Every line below that holds the string "right" should be copied.

=== Source data ===

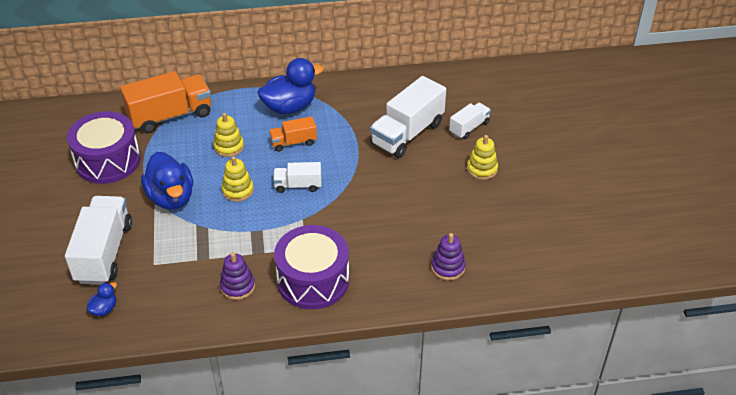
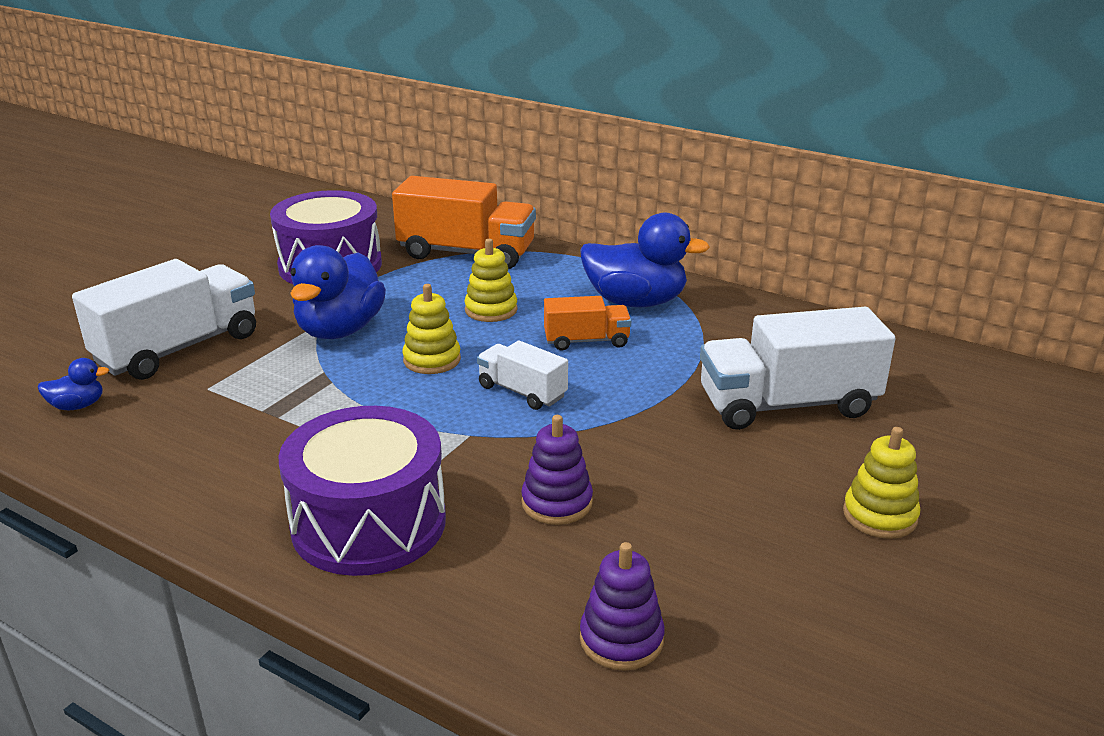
camera: 40 degrees right, 15 degrees down
(237, 286) = (259, 470): purple stacking toy -> purple stacking toy (557, 502)
(293, 142) = (586, 341): orange truck -> orange truck turned 150 degrees clockwise
(469, 128) = (920, 444): white truck -> none

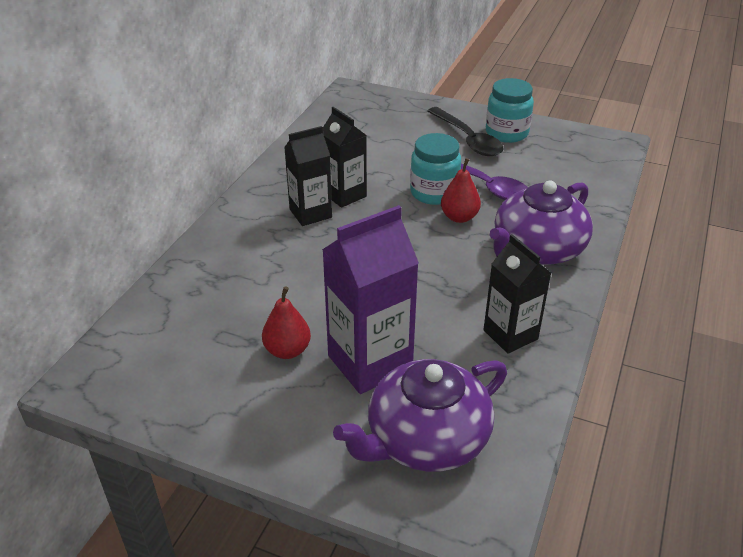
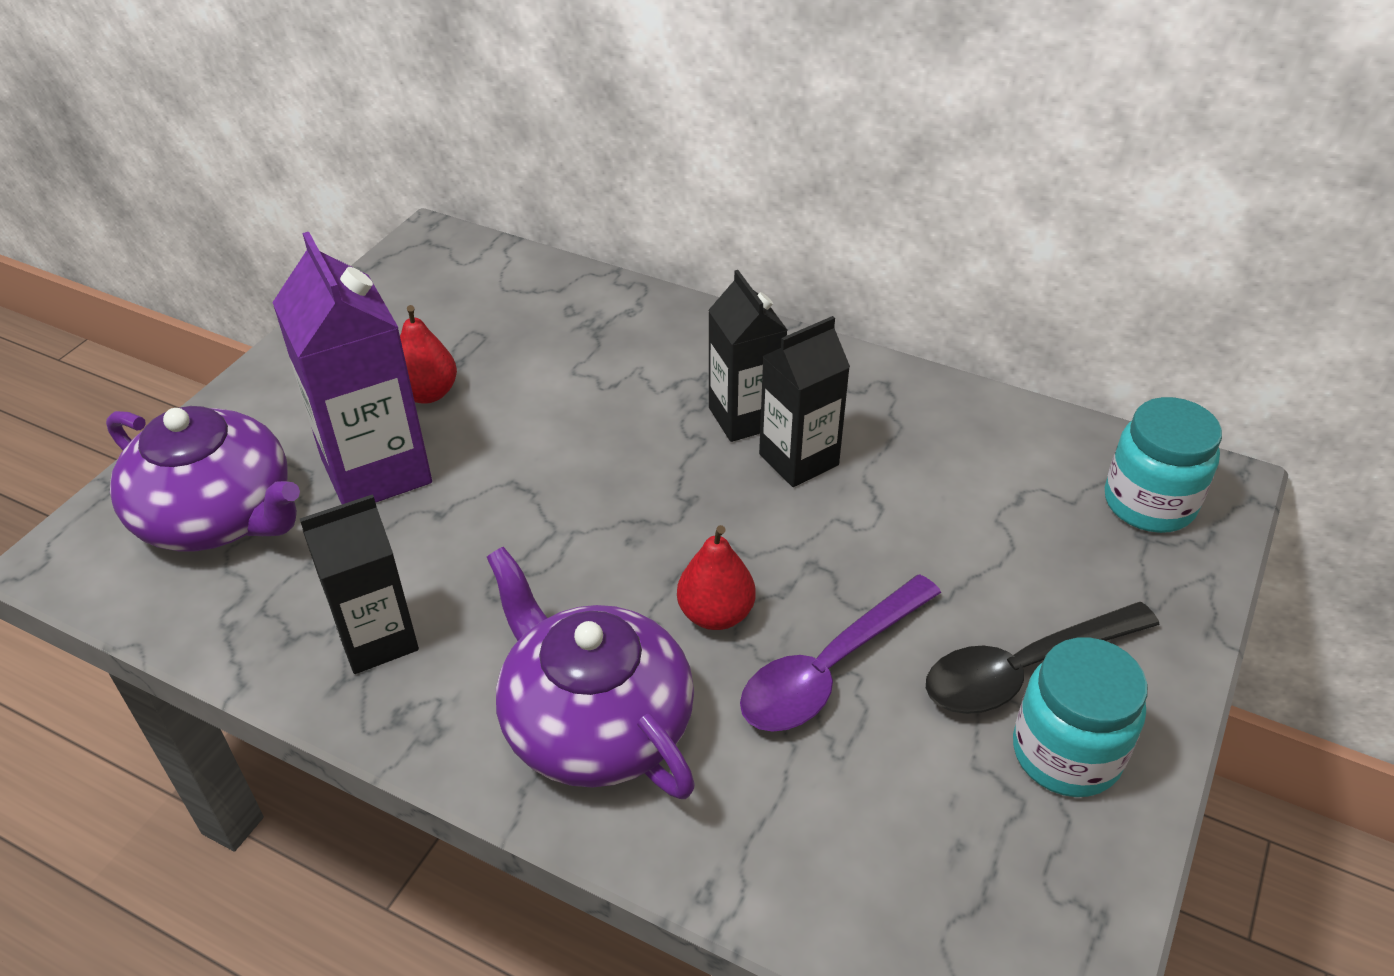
camera: 95 degrees right, 5 degrees up
(425, 439) = (218, 515): purple teapot -> purple teapot turned 150 degrees clockwise
(434, 193) = (802, 584): turquoise jar -> turquoise jar (1149, 503)

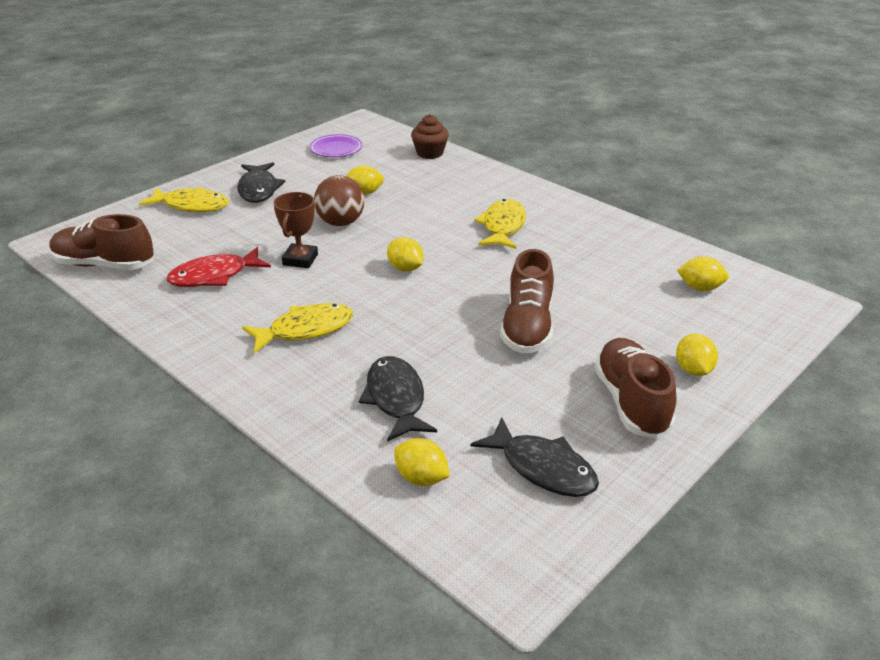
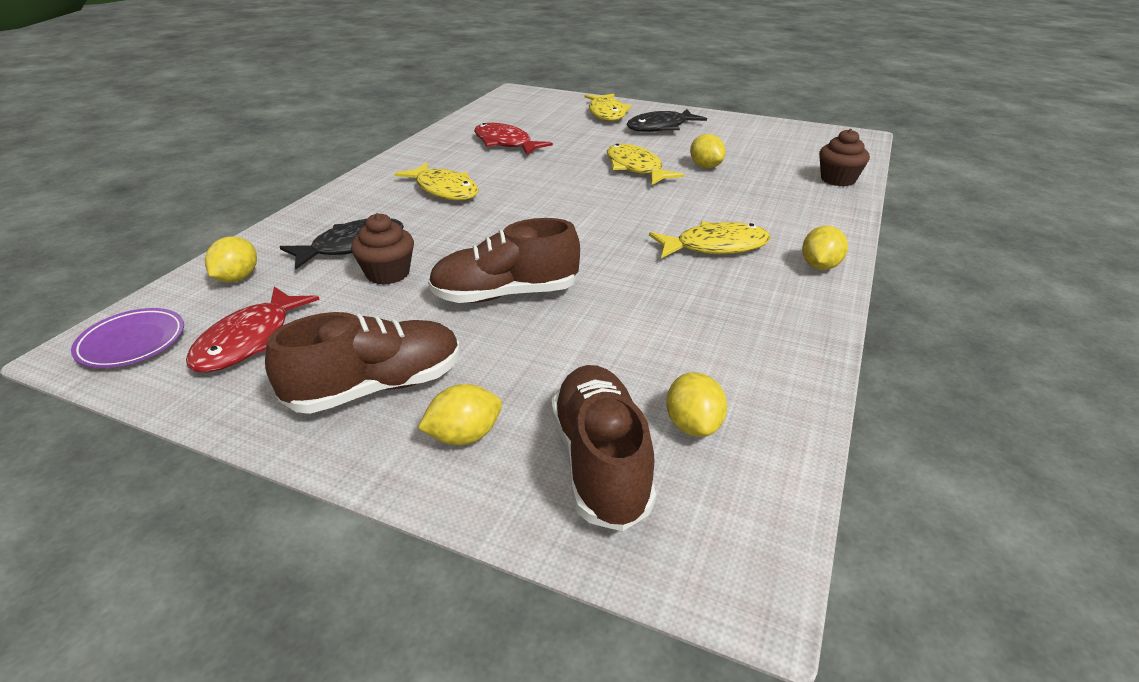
camera: 70 degrees right, 0 degrees up
(104, 265) = (496, 110): brown shoe -> brown shoe (600, 462)
(300, 259) = (555, 166): brown trophy -> none
(336, 149) = (779, 138): purple plate -> purple plate (132, 342)
(341, 223) = (636, 168): brown ball -> yellow fish
(405, 268) = (576, 211): yellow lemon -> yellow lemon (820, 266)
(462, 382) = (388, 273): none -> brown cupcake
(542, 468) = (250, 340): black fish -> red fish

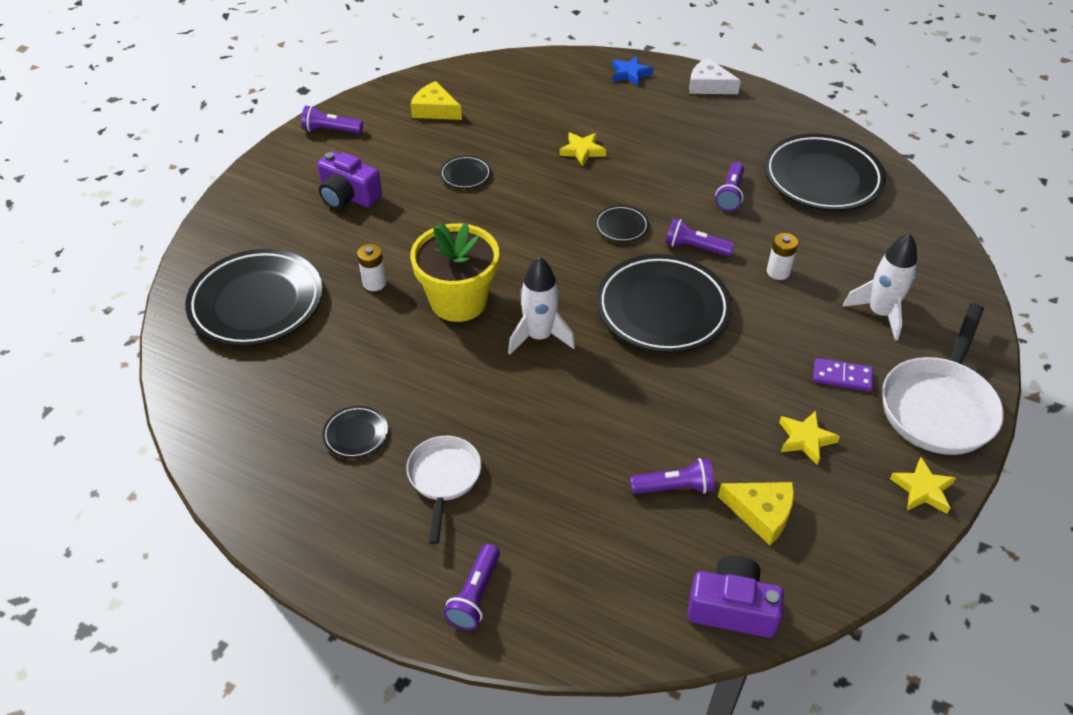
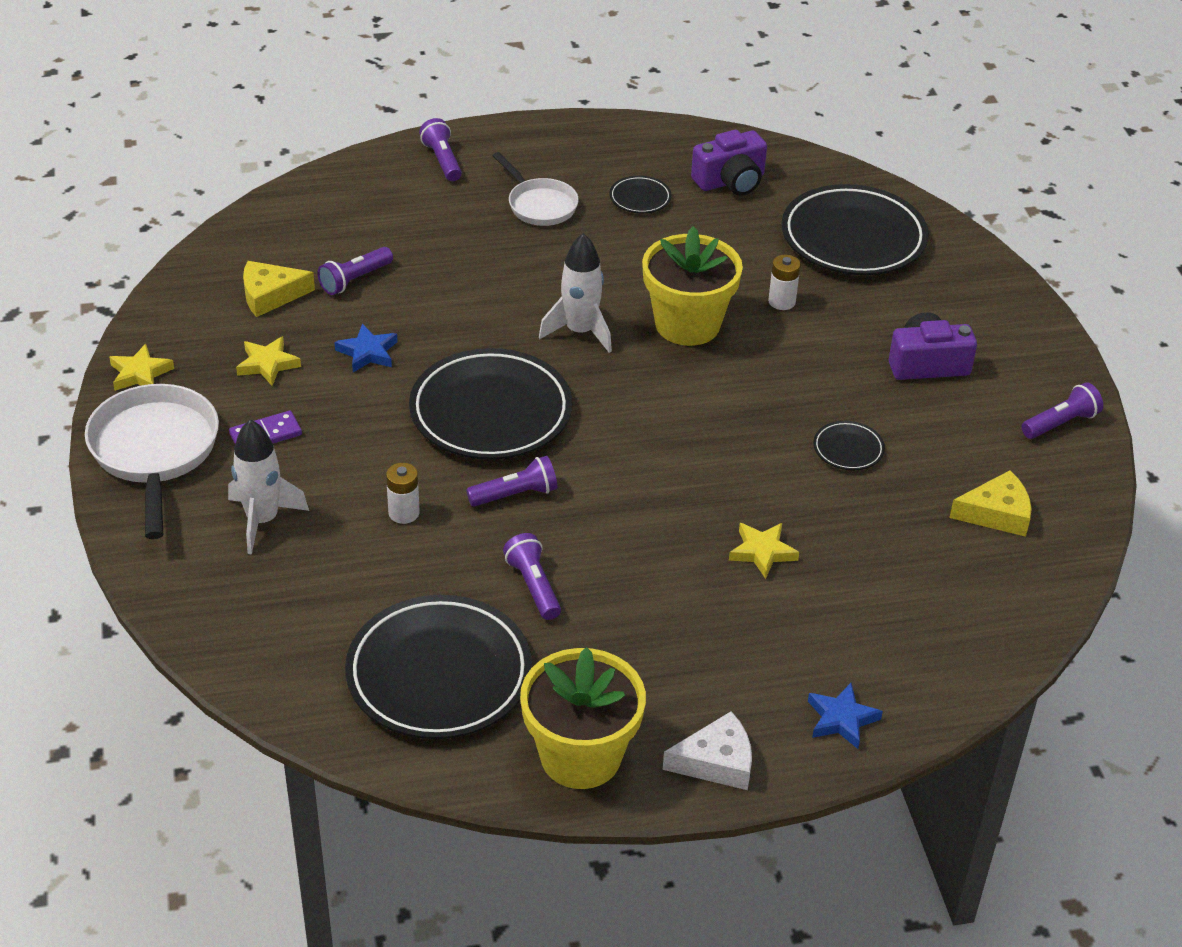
camera: 140 degrees right, 5 degrees down
(621, 226) = (617, 478): black plate -> none
(715, 406) = (368, 352): none -> blue star
(732, 608) = (253, 232): purple camera -> purple camera (730, 181)
(774, 115) = (580, 756): none -> yellow flower pot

===

- Output of the exercise
camera: 40 degrees right, 15 degrees down
camera: 95 degrees right, 5 degrees up
camera: 70 degrees right, 0 degrees up
camera: 140 degrees right, 5 degrees down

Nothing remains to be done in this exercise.